== Your assignment ==
Where a line of the data holds the word "right", copy that line.

---*---

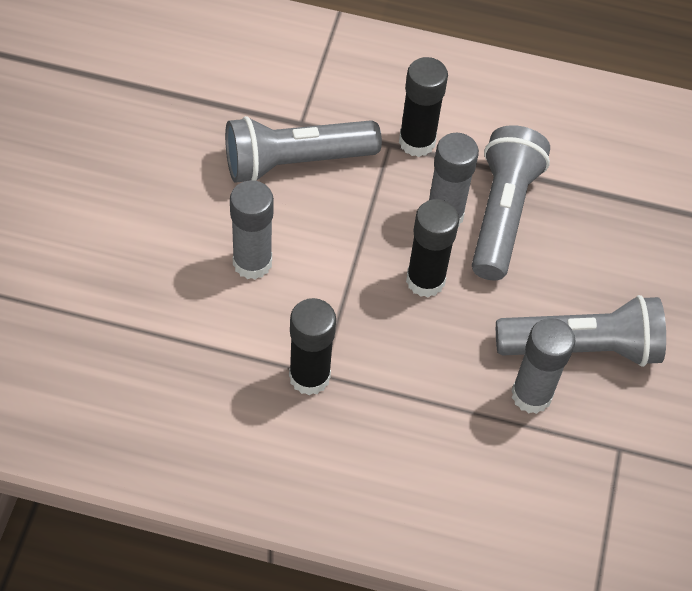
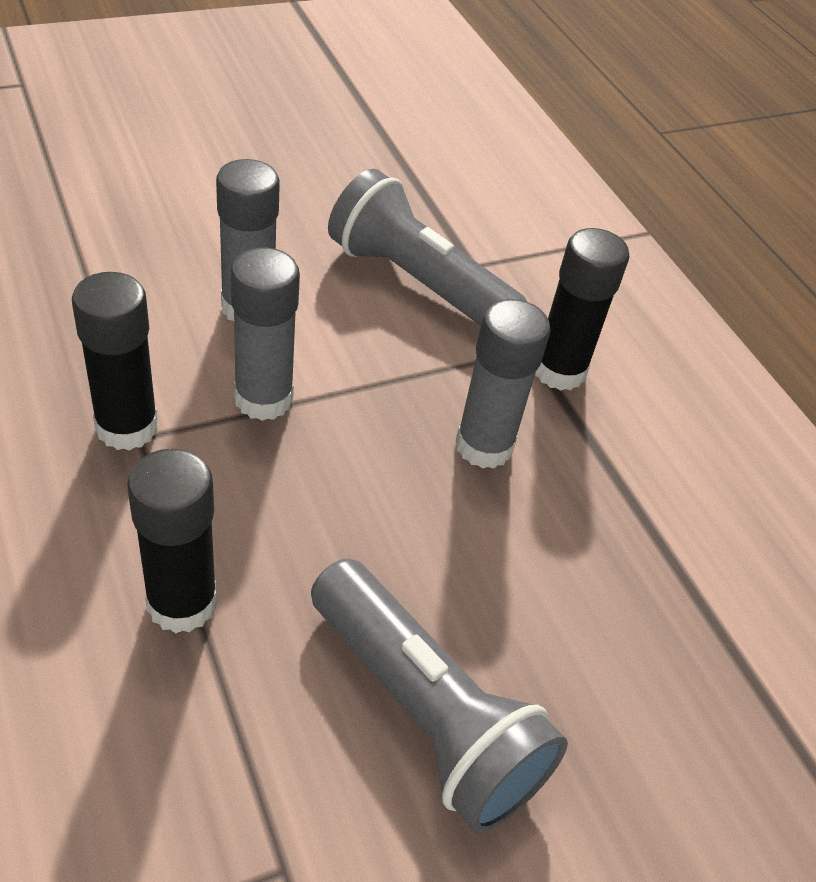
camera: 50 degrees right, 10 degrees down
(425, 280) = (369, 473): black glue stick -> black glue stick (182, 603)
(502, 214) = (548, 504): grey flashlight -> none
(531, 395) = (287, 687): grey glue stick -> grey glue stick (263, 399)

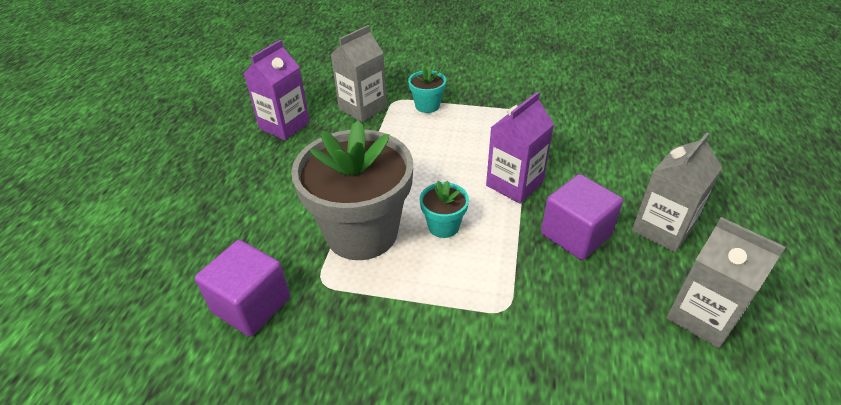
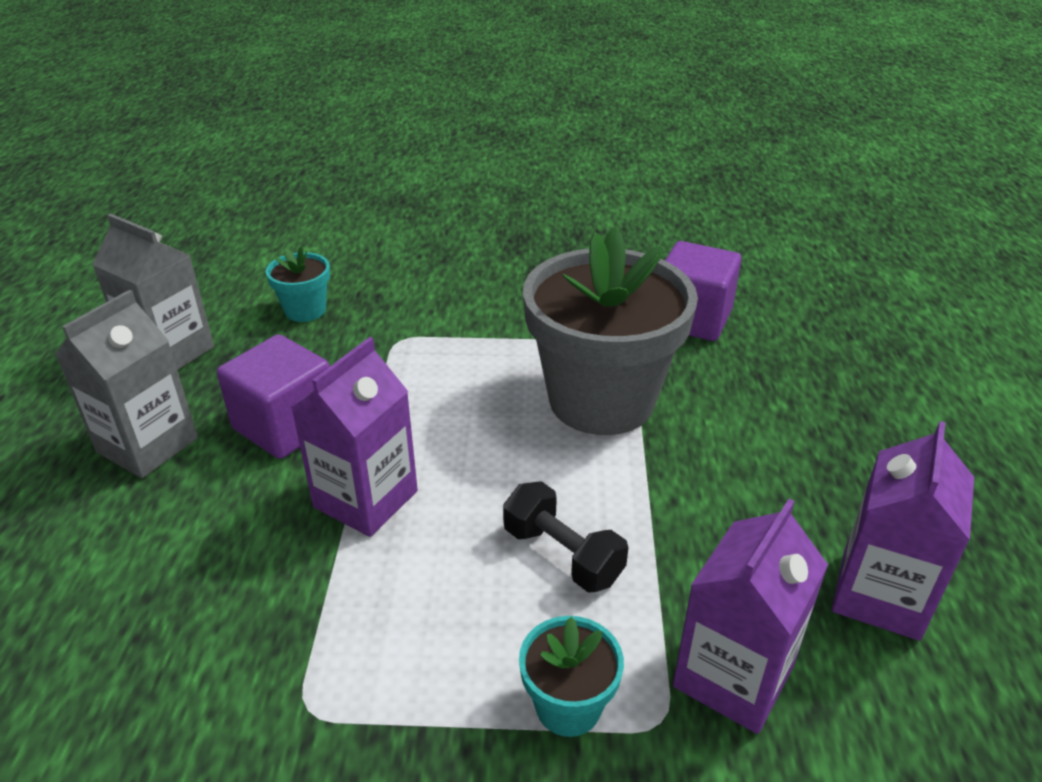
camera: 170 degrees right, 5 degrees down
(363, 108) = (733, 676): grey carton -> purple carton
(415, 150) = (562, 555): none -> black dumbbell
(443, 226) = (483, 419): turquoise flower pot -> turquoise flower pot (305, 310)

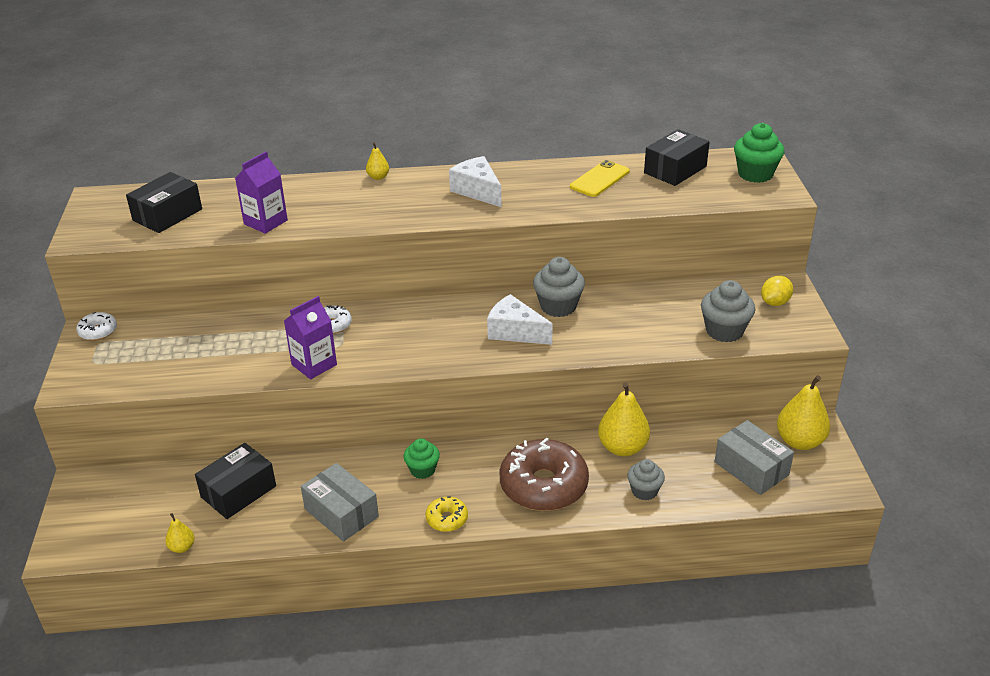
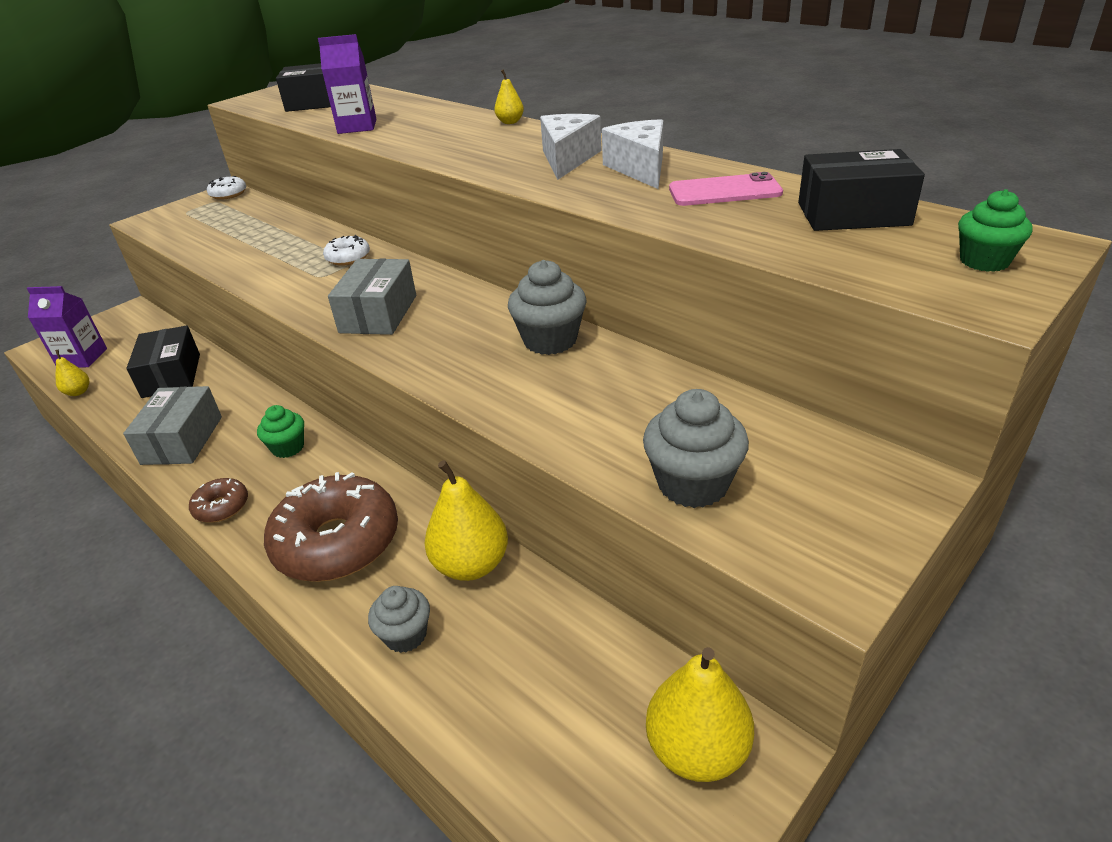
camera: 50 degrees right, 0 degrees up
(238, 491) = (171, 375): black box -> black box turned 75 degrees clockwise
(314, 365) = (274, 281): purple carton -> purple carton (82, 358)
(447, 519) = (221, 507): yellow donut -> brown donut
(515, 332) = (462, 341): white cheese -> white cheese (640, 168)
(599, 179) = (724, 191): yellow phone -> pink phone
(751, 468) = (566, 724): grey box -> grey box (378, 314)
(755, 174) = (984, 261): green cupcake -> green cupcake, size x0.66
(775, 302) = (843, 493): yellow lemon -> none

---*---

== Written solution ==
camera: 50 degrees right, 10 degrees down
camera: 170 degrees right, 5 degrees down
camera: 50 degrees right, 0 degrees up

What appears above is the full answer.